Exercise instructions
Within the listing that follows, reproduce exactly the lines starting at the line with "(420, 130) = (524, 191): yellow" and ending at the line with "(289, 550) = (713, 460): white bottle -> none", inclusive, and only those. Pictures are dropped.

Material to process
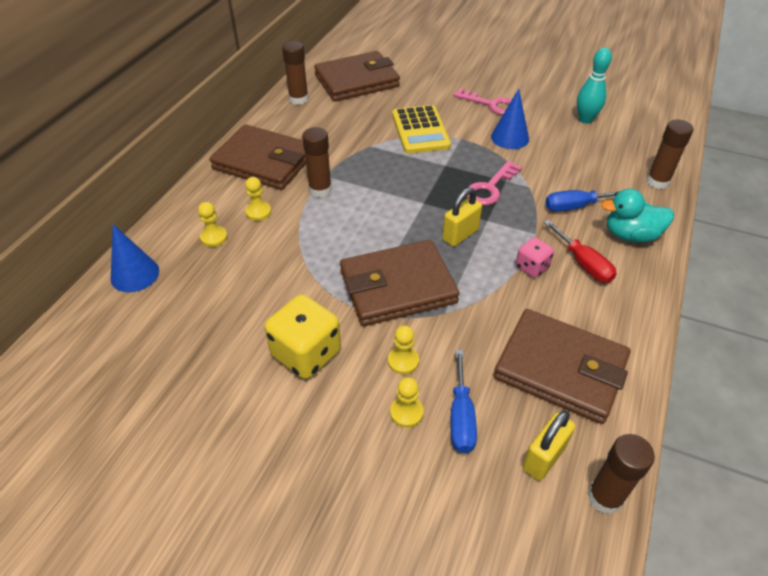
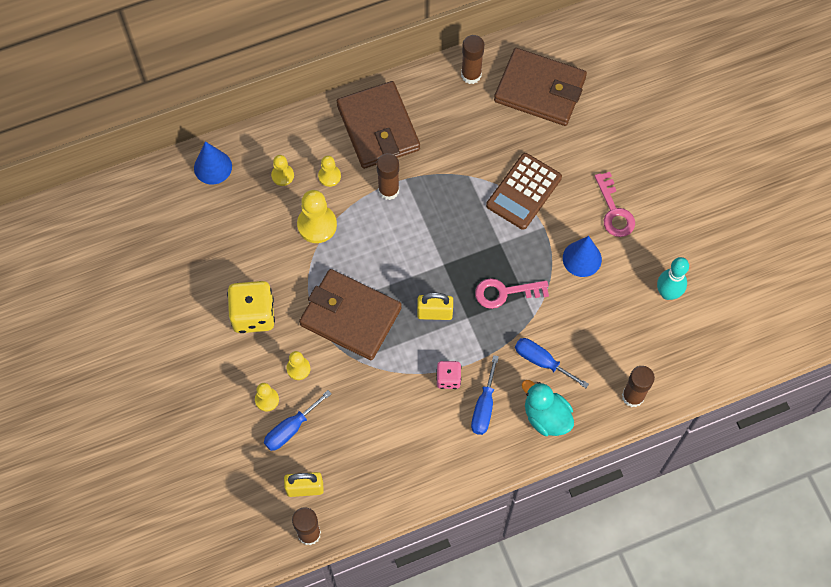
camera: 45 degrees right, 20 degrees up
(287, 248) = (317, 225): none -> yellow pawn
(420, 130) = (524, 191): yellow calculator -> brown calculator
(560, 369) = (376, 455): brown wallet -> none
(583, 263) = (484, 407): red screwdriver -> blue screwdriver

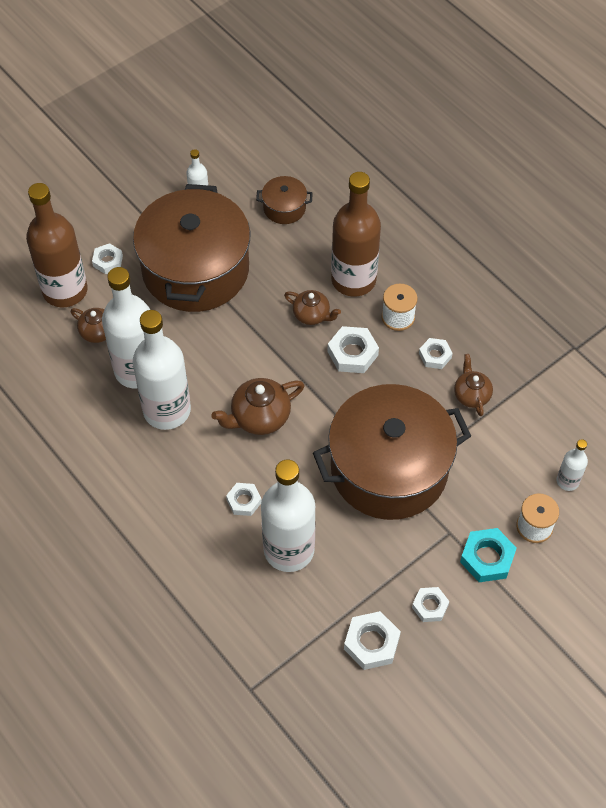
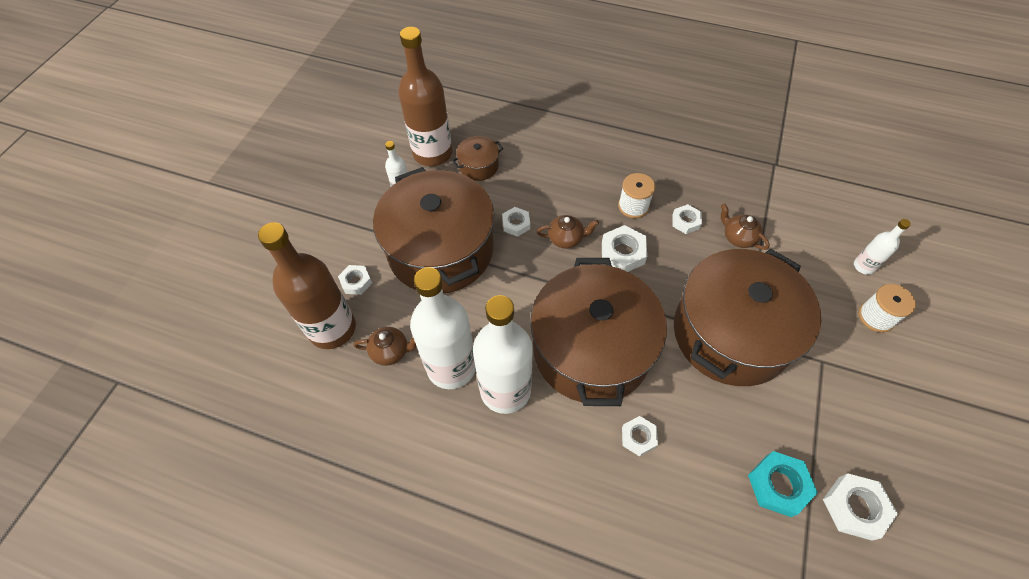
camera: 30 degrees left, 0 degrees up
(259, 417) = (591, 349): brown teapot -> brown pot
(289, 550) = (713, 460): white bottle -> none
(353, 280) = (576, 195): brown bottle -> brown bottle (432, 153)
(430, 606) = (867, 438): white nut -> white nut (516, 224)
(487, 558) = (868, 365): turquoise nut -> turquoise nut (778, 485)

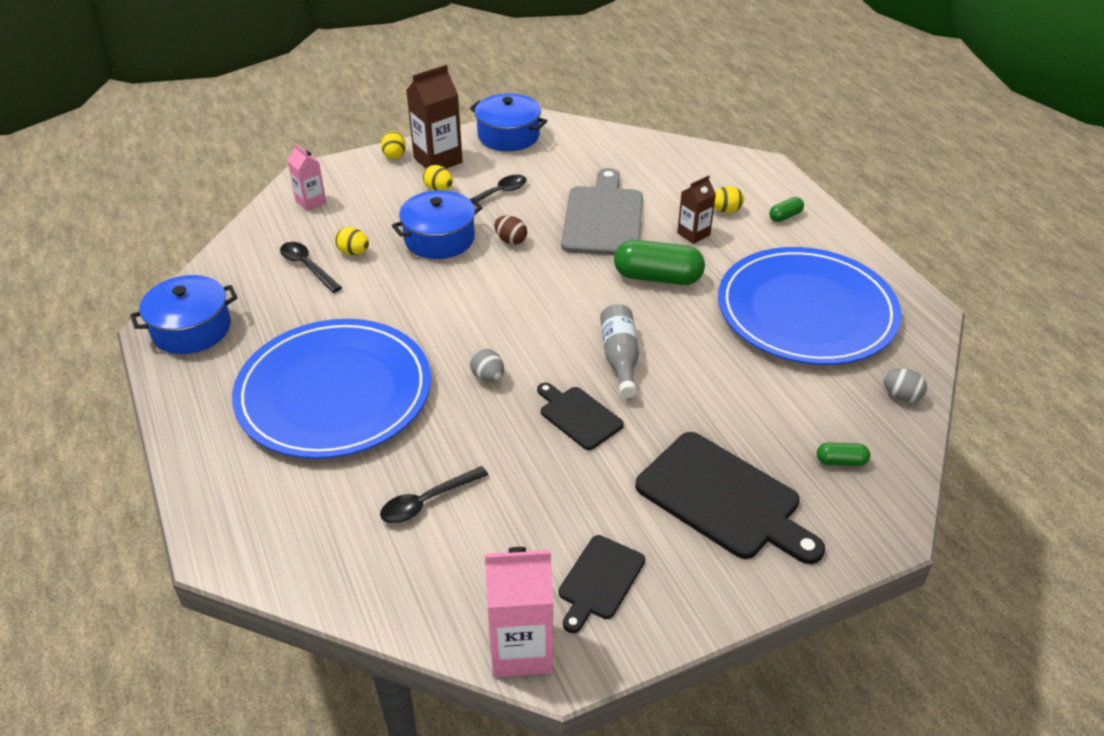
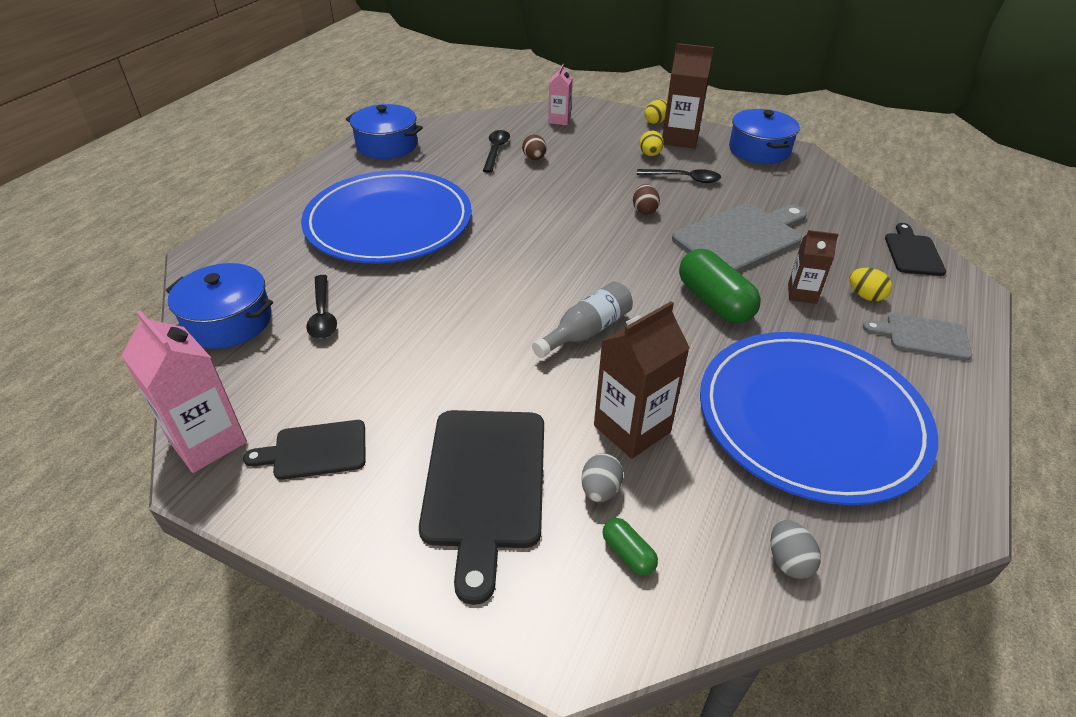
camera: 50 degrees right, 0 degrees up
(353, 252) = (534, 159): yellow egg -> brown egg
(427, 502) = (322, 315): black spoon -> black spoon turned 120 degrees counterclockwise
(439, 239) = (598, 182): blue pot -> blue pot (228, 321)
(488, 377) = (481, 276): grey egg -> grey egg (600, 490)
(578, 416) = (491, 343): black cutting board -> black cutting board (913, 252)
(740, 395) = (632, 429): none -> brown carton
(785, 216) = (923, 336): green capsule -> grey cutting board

Completed exercise
(420, 130) = (524, 191): yellow calculator -> brown calculator
(560, 369) = (376, 455): brown wallet -> none
(583, 263) = (484, 407): red screwdriver -> blue screwdriver

camera: 30 degrees left, 0 degrees up
(259, 417) = (591, 349): brown teapot -> brown pot
(289, 550) = (713, 460): white bottle -> none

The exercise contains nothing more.